TASK OBJECTIVE:
Exactly the lines below from the one with "C5: 1uF (+15V, 0V) -> 1uF (0V, VA)" up to and including the one with "U4 pin VIN: +15V -> none" make up the answer, with nothing else added.

DATA IN THIS EXERCISE:

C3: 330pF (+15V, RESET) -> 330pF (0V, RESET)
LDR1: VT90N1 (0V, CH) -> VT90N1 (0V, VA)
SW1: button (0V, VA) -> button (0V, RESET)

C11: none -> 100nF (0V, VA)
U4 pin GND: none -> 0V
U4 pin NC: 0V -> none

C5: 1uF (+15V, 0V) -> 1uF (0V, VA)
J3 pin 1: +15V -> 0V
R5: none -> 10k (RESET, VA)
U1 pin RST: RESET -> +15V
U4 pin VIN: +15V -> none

--

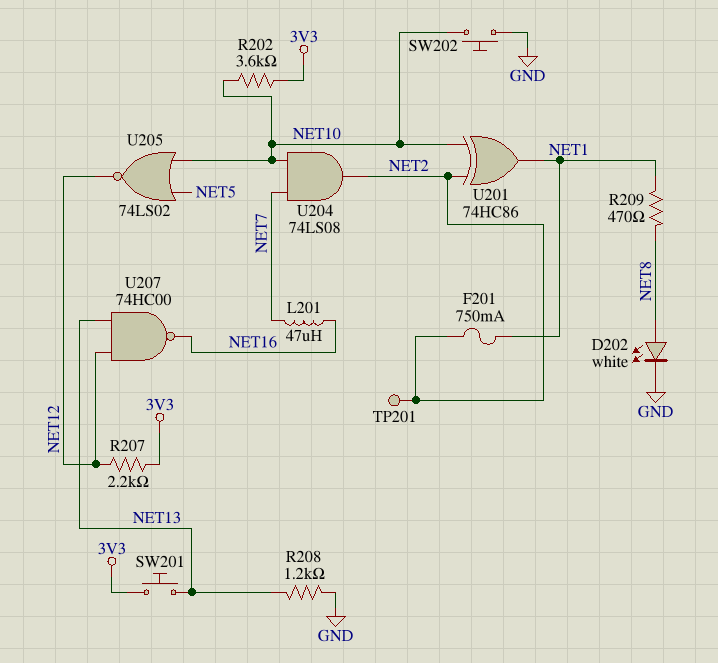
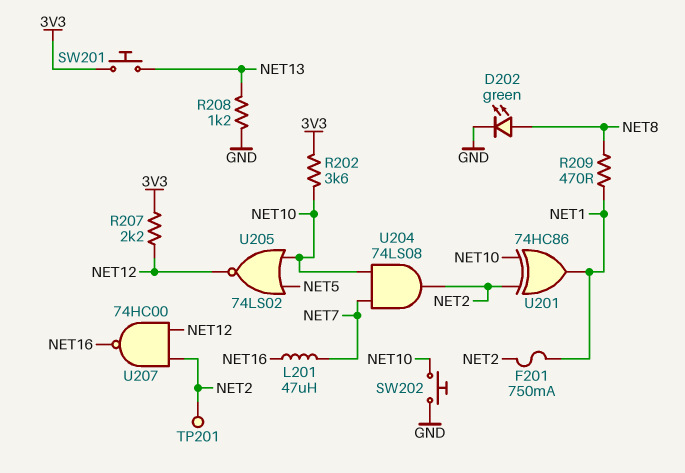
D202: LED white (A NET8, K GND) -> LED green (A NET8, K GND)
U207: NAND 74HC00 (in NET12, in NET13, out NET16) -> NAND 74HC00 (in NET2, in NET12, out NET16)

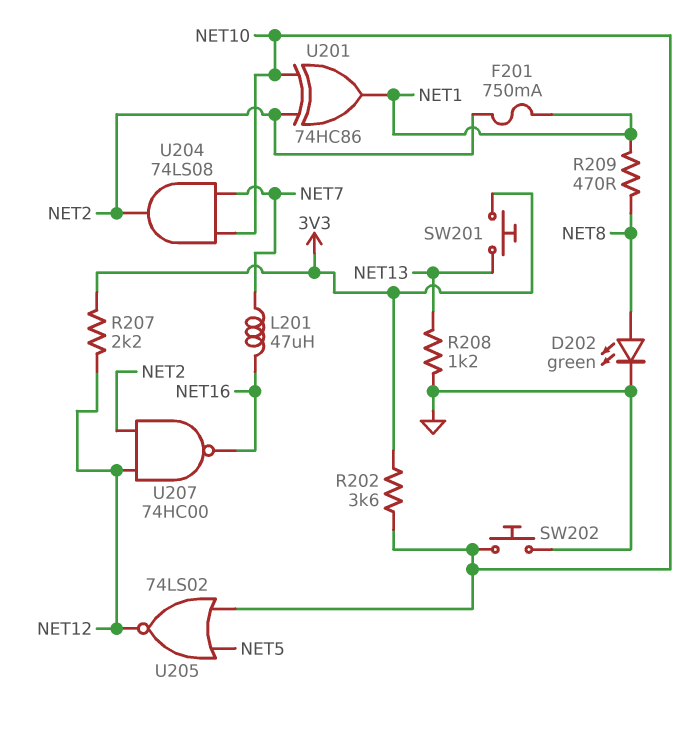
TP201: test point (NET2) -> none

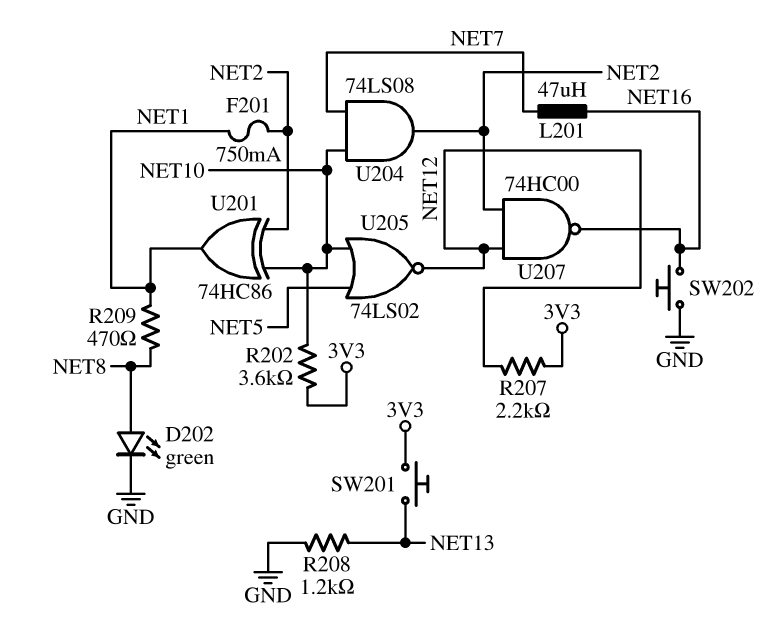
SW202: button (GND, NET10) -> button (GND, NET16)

ANSWER:
C5: 1uF (+15V, 0V) -> 1uF (0V, VA)
J3 pin 1: +15V -> 0V
R5: none -> 10k (RESET, VA)
U1 pin RST: RESET -> +15V
U4 pin VIN: +15V -> none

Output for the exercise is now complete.